Top of Task inputs

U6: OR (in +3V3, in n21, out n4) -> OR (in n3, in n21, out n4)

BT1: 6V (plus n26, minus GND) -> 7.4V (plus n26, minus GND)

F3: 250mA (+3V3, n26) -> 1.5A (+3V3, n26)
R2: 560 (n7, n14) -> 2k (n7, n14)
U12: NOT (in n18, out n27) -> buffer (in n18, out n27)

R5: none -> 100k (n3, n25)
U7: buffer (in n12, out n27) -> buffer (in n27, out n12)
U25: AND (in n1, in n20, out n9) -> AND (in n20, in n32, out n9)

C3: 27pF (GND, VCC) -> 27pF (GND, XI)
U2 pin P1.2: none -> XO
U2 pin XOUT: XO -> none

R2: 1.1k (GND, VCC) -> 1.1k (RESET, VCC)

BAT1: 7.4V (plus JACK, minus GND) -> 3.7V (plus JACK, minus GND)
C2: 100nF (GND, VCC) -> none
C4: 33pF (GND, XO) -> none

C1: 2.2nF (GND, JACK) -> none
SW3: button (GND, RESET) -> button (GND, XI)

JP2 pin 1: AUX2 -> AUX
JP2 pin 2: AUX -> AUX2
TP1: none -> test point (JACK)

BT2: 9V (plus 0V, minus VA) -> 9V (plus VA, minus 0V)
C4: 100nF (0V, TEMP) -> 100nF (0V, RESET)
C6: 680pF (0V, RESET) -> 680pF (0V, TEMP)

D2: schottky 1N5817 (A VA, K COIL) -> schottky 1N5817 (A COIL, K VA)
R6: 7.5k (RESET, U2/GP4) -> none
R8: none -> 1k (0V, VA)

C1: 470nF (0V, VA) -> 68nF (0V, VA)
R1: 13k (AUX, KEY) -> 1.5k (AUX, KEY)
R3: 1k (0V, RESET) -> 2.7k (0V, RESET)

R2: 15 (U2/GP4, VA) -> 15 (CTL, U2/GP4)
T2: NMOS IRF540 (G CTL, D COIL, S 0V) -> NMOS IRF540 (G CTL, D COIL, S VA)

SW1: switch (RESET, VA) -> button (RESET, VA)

Bottom of Task inputs

**Your task**
Return, word for word, every line from the top of the entries down to the line that holds "T2: NMOS IRF540", both included.

**Response to the exercise**
U6: OR (in +3V3, in n21, out n4) -> OR (in n3, in n21, out n4)

BT1: 6V (plus n26, minus GND) -> 7.4V (plus n26, minus GND)

F3: 250mA (+3V3, n26) -> 1.5A (+3V3, n26)
R2: 560 (n7, n14) -> 2k (n7, n14)
U12: NOT (in n18, out n27) -> buffer (in n18, out n27)

R5: none -> 100k (n3, n25)
U7: buffer (in n12, out n27) -> buffer (in n27, out n12)
U25: AND (in n1, in n20, out n9) -> AND (in n20, in n32, out n9)

C3: 27pF (GND, VCC) -> 27pF (GND, XI)
U2 pin P1.2: none -> XO
U2 pin XOUT: XO -> none

R2: 1.1k (GND, VCC) -> 1.1k (RESET, VCC)

BAT1: 7.4V (plus JACK, minus GND) -> 3.7V (plus JACK, minus GND)
C2: 100nF (GND, VCC) -> none
C4: 33pF (GND, XO) -> none

C1: 2.2nF (GND, JACK) -> none
SW3: button (GND, RESET) -> button (GND, XI)

JP2 pin 1: AUX2 -> AUX
JP2 pin 2: AUX -> AUX2
TP1: none -> test point (JACK)

BT2: 9V (plus 0V, minus VA) -> 9V (plus VA, minus 0V)
C4: 100nF (0V, TEMP) -> 100nF (0V, RESET)
C6: 680pF (0V, RESET) -> 680pF (0V, TEMP)

D2: schottky 1N5817 (A VA, K COIL) -> schottky 1N5817 (A COIL, K VA)
R6: 7.5k (RESET, U2/GP4) -> none
R8: none -> 1k (0V, VA)

C1: 470nF (0V, VA) -> 68nF (0V, VA)
R1: 13k (AUX, KEY) -> 1.5k (AUX, KEY)
R3: 1k (0V, RESET) -> 2.7k (0V, RESET)

R2: 15 (U2/GP4, VA) -> 15 (CTL, U2/GP4)
T2: NMOS IRF540 (G CTL, D COIL, S 0V) -> NMOS IRF540 (G CTL, D COIL, S VA)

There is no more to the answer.